**SHORT PROBLEM:** Copy out every line below that contains the string "kern", leaving the other lines out.

**SUPPLIED DATA:**
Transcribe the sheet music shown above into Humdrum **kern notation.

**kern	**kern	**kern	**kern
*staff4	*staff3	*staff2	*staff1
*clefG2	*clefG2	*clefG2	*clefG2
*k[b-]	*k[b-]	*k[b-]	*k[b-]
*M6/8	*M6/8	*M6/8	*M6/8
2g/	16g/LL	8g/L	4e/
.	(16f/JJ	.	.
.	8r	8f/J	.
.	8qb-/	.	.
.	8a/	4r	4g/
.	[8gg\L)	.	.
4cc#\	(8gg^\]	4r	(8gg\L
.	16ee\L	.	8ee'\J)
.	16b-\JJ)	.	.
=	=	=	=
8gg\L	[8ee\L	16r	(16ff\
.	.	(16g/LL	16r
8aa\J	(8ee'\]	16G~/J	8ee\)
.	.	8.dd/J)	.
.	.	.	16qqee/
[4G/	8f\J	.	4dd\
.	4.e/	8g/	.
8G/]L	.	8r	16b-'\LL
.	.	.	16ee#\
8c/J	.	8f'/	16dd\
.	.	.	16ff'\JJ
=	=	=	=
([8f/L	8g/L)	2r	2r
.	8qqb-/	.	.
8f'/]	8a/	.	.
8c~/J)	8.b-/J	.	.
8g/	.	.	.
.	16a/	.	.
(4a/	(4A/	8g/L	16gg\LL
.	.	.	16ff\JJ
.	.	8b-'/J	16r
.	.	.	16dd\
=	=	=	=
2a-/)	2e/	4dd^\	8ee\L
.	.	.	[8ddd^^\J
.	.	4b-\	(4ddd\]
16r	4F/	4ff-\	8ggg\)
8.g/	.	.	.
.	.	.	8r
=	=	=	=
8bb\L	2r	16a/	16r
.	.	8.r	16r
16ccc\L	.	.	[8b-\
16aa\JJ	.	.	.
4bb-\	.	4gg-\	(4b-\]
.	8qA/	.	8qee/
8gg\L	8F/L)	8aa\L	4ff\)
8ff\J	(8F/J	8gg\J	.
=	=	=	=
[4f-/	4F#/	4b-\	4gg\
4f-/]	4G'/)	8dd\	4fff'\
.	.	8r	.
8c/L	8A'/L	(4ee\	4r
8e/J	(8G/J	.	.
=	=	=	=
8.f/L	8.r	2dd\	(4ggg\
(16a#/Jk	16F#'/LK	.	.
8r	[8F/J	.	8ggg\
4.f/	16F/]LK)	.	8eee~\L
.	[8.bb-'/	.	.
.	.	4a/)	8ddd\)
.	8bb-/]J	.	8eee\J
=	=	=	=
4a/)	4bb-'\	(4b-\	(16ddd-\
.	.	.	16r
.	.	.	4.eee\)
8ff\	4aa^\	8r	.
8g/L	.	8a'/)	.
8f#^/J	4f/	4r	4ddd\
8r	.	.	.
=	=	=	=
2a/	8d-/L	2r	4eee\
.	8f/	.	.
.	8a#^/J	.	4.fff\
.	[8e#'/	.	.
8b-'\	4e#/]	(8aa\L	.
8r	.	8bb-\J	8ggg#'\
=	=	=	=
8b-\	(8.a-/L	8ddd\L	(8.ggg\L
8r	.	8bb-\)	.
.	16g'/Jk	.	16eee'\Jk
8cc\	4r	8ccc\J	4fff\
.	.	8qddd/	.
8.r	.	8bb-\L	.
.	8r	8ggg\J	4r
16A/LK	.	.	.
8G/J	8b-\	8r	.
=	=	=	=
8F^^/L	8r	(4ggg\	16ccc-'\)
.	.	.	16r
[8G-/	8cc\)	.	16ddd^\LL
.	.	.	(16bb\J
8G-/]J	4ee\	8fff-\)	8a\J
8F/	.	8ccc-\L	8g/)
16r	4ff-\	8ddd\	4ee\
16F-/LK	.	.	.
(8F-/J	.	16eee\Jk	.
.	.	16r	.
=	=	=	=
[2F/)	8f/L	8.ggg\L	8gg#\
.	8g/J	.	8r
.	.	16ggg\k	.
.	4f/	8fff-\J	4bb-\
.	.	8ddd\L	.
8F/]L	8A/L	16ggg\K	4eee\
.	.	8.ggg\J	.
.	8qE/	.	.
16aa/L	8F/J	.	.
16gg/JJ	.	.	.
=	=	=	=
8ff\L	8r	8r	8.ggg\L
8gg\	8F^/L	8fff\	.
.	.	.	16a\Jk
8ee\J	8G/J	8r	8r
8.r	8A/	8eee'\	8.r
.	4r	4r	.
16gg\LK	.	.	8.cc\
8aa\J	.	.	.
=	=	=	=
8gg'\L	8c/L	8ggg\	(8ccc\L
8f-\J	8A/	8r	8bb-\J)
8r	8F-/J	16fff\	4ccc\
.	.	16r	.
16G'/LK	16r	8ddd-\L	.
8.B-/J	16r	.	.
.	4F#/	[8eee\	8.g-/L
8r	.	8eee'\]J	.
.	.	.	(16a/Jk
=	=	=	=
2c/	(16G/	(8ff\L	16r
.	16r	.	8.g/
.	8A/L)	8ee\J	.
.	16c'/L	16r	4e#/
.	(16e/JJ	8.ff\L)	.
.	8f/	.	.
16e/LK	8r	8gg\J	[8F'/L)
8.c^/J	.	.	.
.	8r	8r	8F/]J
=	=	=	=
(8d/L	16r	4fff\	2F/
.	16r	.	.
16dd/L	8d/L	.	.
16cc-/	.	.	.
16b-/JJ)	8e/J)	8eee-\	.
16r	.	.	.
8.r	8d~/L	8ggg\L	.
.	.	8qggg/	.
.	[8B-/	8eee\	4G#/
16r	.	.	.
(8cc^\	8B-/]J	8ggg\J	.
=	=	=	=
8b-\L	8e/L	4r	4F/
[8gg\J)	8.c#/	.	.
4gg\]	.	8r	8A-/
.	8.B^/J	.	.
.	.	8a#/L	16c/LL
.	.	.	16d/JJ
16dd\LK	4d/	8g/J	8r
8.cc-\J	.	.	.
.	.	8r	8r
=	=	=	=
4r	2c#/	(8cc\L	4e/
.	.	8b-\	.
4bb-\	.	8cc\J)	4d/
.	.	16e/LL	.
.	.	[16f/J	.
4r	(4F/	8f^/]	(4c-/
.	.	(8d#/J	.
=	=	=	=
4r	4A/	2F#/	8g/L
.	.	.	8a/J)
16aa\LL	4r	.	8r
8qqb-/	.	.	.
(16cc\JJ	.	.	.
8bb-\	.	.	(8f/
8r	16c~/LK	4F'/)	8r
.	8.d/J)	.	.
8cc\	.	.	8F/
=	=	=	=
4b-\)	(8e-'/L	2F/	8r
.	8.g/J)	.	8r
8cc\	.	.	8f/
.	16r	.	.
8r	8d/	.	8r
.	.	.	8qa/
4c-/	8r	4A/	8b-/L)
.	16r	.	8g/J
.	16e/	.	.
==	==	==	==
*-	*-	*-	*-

**OUTPUT FOR THIS EXERCISE:**
Transcribe the sheet music shown above into Humdrum **kern notation.
**kern	**kern	**kern	**kern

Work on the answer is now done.